-- Opening Marker --
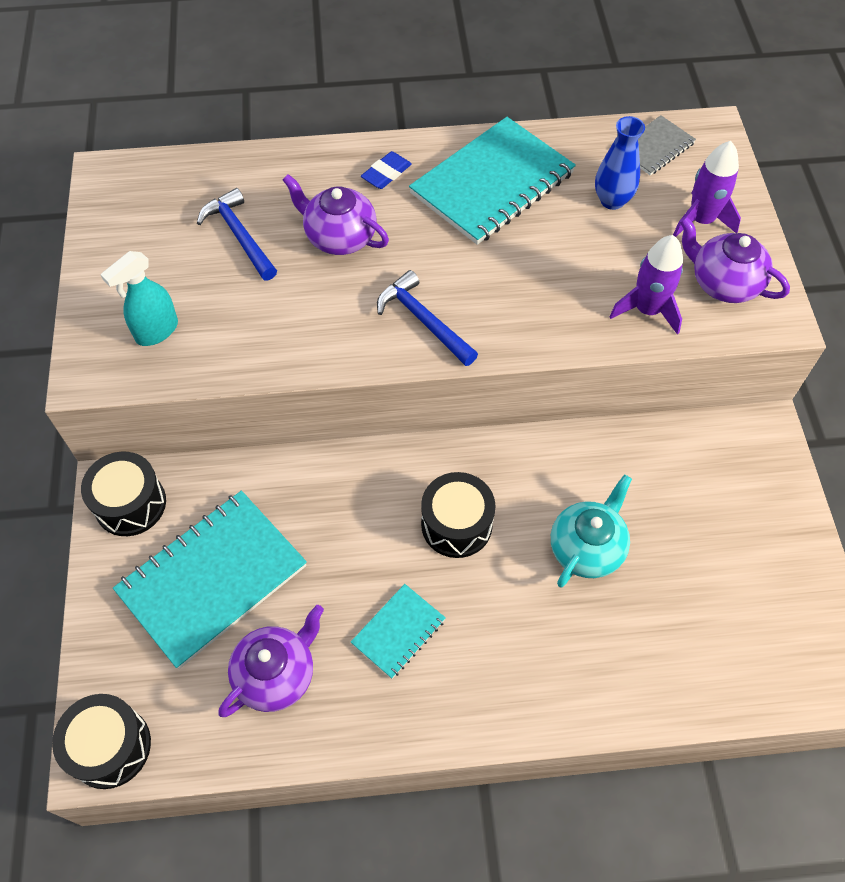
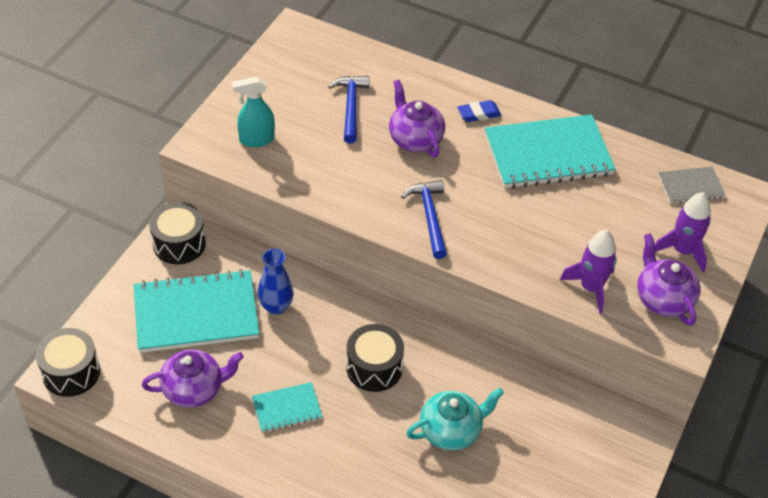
camera: 30 degrees right, 10 degrees down
(612, 200) = (626, 206): blue vase -> blue vase (276, 307)

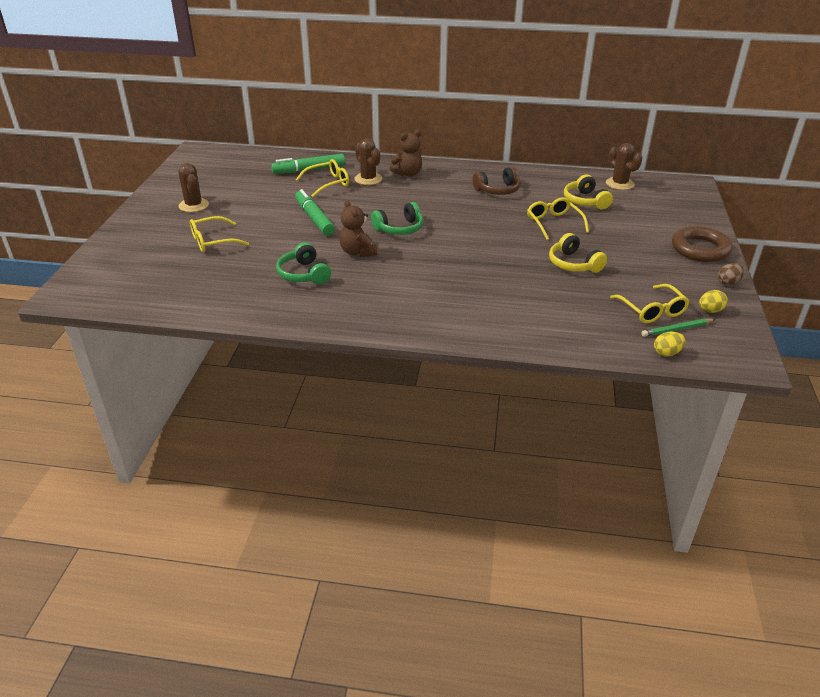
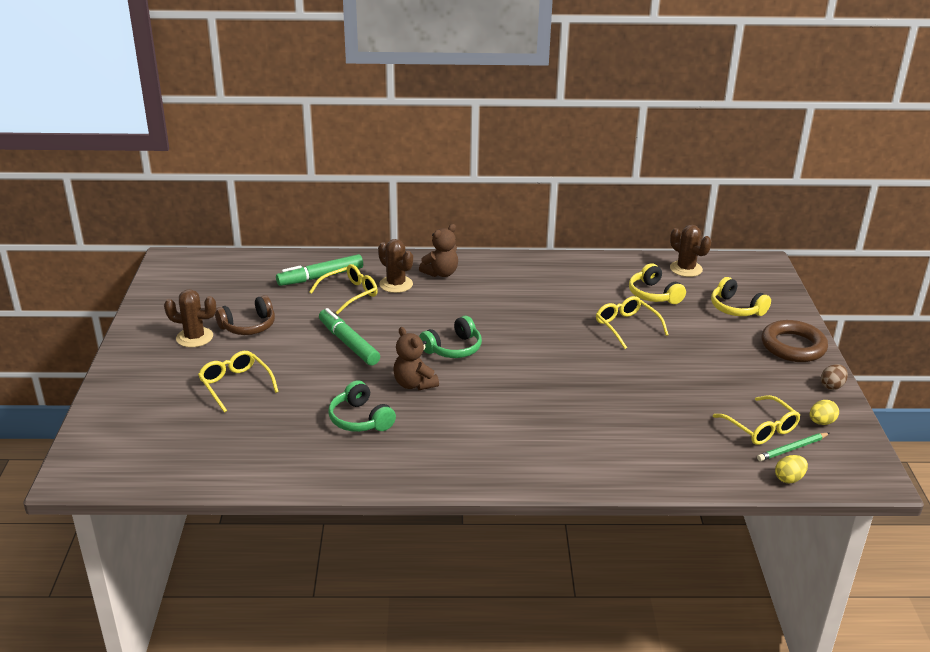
camera: 10 degrees left, 5 degrees down
(194, 205) = (194, 337): brown cactus -> brown cactus turned 45 degrees counterclockwise
(213, 241) = (235, 385): yellow glasses -> yellow glasses turned 90 degrees clockwise
(498, 190) = (551, 288): brown headphones -> brown headphones (248, 326)
(573, 264) = (662, 377): yellow headphones -> yellow headphones (736, 308)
-- Closing Marker --
▶ [Exercise objective]: Make an exact copy of each line, beginning at the one containing "(194, 205) = (194, 337): brown" and ending with the last line of the data, and of no other line.

▶ [The answer]:
(194, 205) = (194, 337): brown cactus -> brown cactus turned 45 degrees counterclockwise
(213, 241) = (235, 385): yellow glasses -> yellow glasses turned 90 degrees clockwise
(498, 190) = (551, 288): brown headphones -> brown headphones (248, 326)
(573, 264) = (662, 377): yellow headphones -> yellow headphones (736, 308)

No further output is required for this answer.